# Work task
Return all the data below as it stands, minus the pictures.

# Information provided
[Start of Attachment]
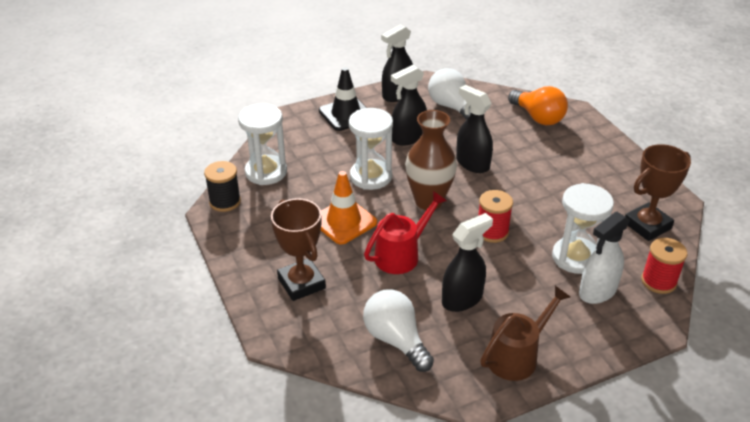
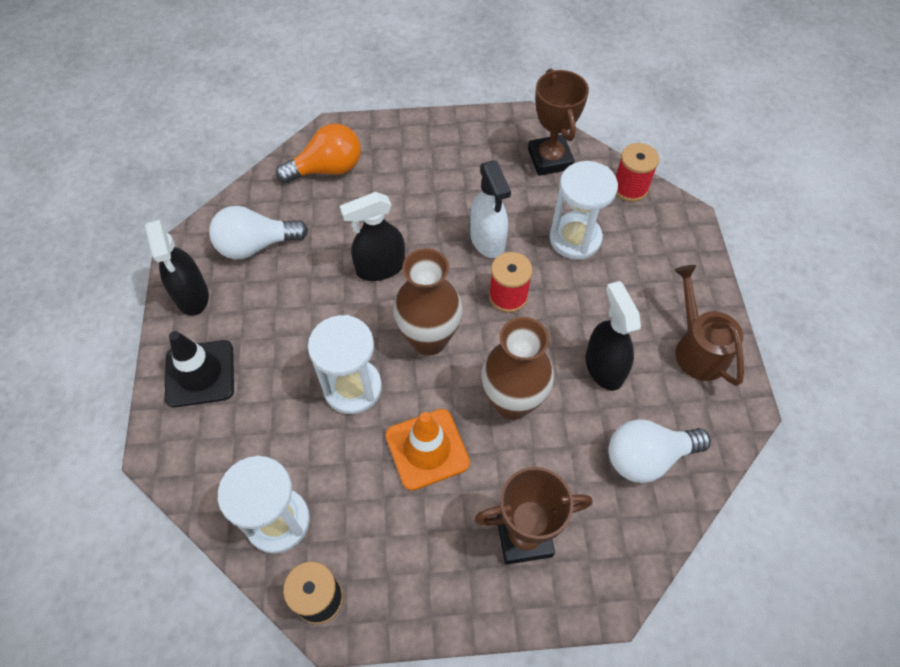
camera: 70 degrees left, 20 degrees up
(402, 254) = (512, 402): red watering can -> brown vase
(408, 138) = (294, 317): black spray bottle -> none
(597, 291) = (629, 242): white spray bottle -> white spray bottle (487, 240)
[End of Attachment]
# Problem solution
camera: 70 degrees left, 20 degrees up
(402, 254) = (512, 402): red watering can -> brown vase
(408, 138) = (294, 317): black spray bottle -> none
(597, 291) = (629, 242): white spray bottle -> white spray bottle (487, 240)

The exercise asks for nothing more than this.